▸ AIM OF THE EXERCISE
Only an exact repetition of the lines from the one that holds "black dice [700,367,761,436]" to the end of the records is wanted.
(Beginning of INPUT MATERIAL)
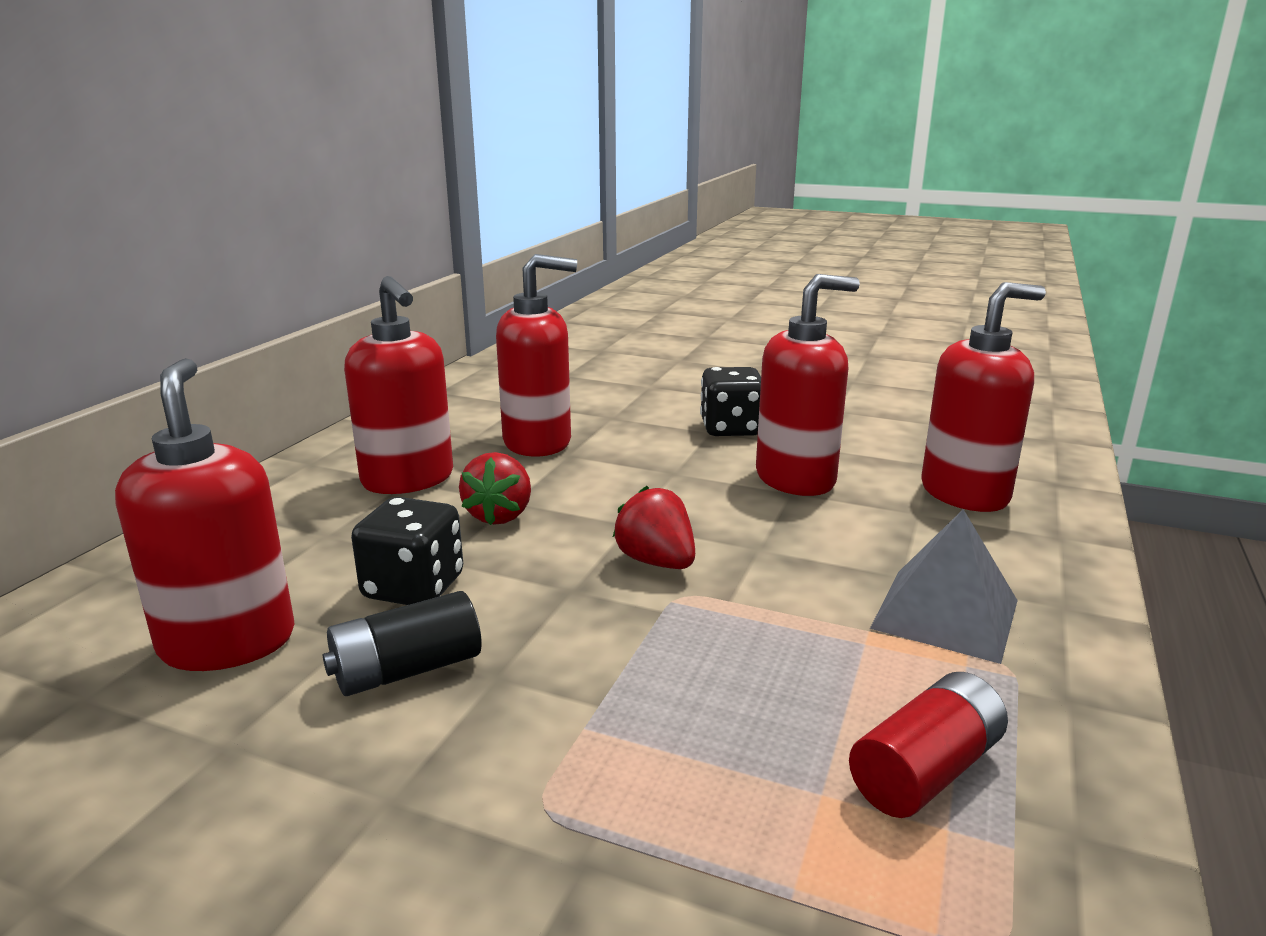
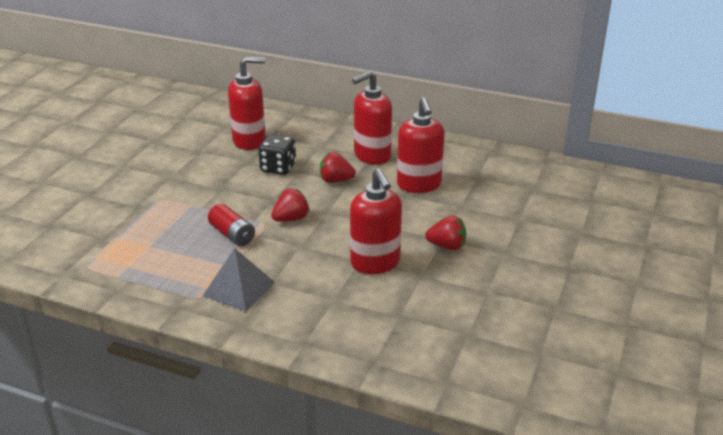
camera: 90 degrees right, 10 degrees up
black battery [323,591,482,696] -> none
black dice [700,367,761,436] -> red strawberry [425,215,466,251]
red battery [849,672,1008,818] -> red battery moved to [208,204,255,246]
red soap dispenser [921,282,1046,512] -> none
(End of INPUT MATERIAL)
▸ SOLUTION TO THIS TASK
black dice [700,367,761,436] -> red strawberry [425,215,466,251]
red battery [849,672,1008,818] -> red battery moved to [208,204,255,246]
red soap dispenser [921,282,1046,512] -> none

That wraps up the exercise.